§ **Data section**:
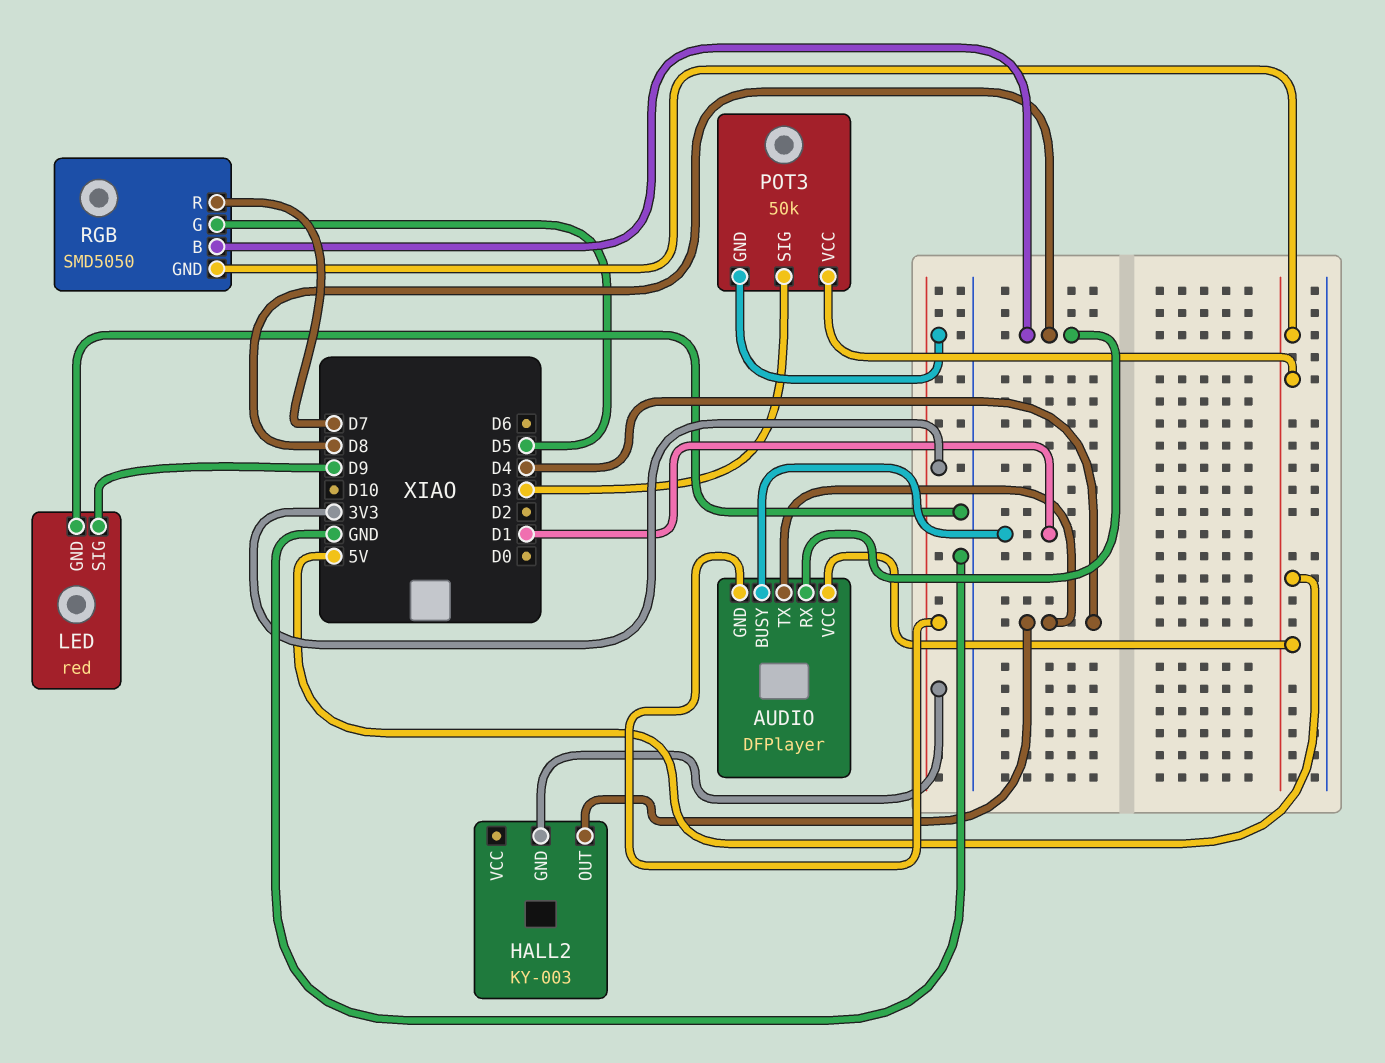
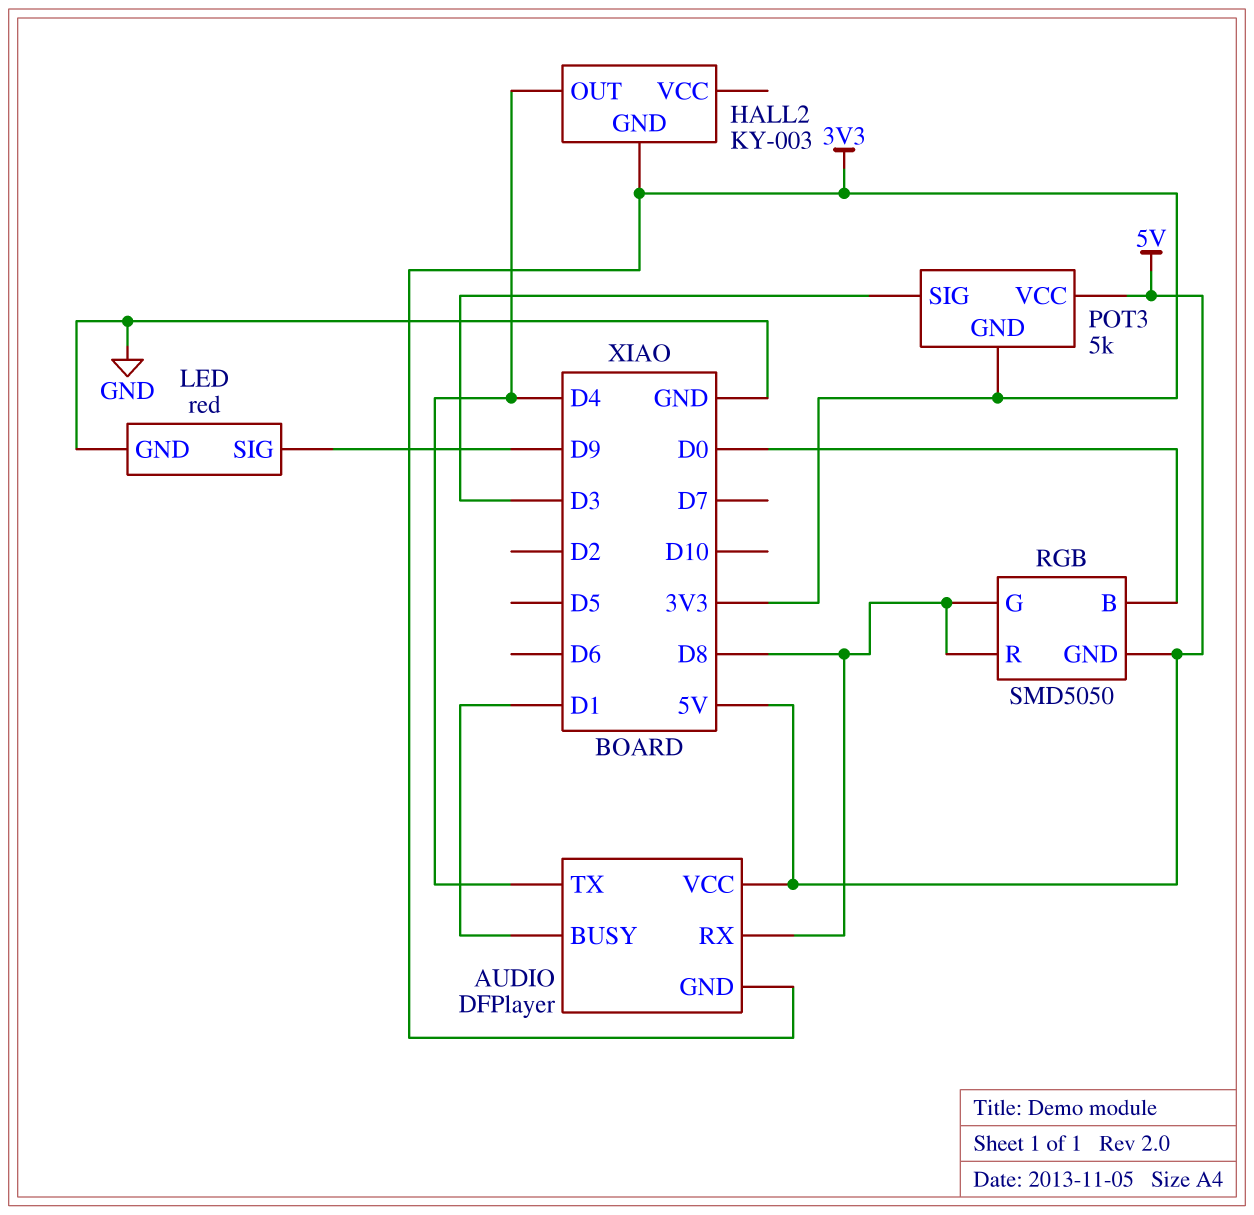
POT3: 50k -> 5k
RGB pin B: D8 -> D0
RGB pin G: D5 -> D8
RGB pin R: D7 -> D8

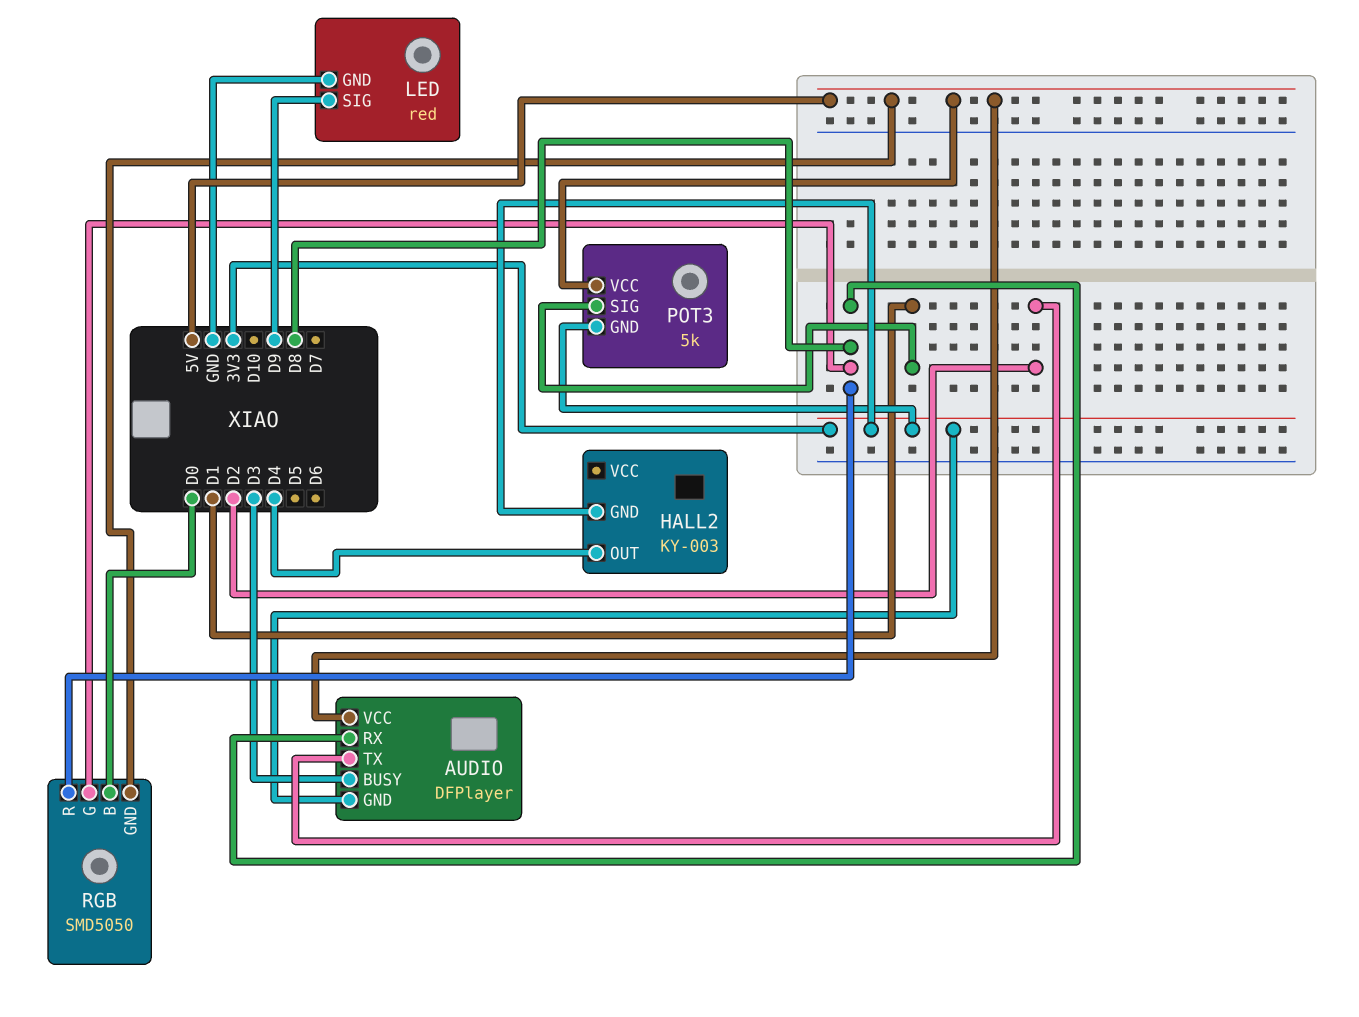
AUDIO pin BUSY: D1 -> D3
AUDIO pin TX: D4 -> D2
POT3 pin SIG: D3 -> D1

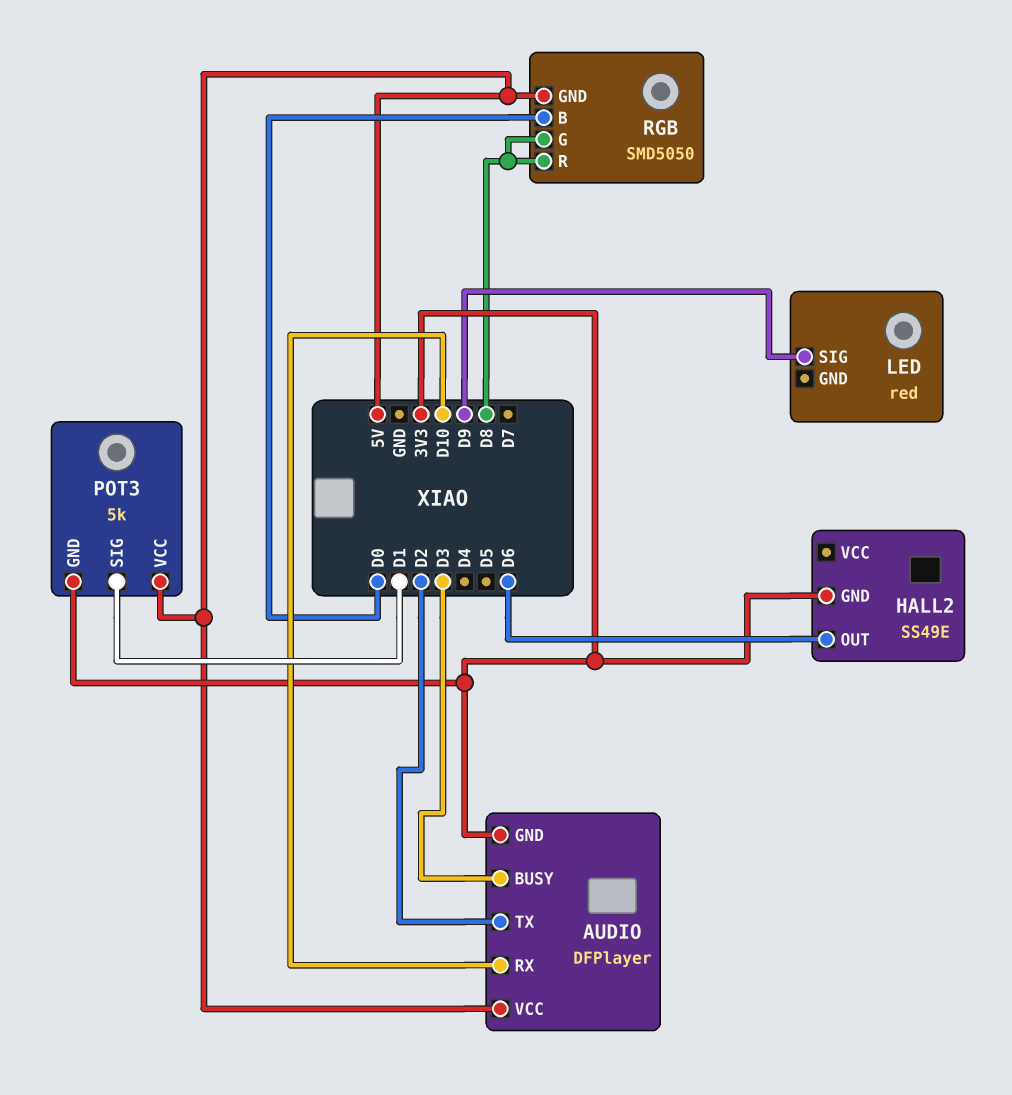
AUDIO pin RX: D8 -> D10
HALL2: KY-003 -> SS49E
HALL2 pin OUT: D4 -> D6
LED pin GND: GND -> none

§ **Description of the task**: Which lines of the data above contain "AUDIO"? Copy each one.

§ **Solved exercise**:
AUDIO pin BUSY: D1 -> D3
AUDIO pin TX: D4 -> D2
AUDIO pin RX: D8 -> D10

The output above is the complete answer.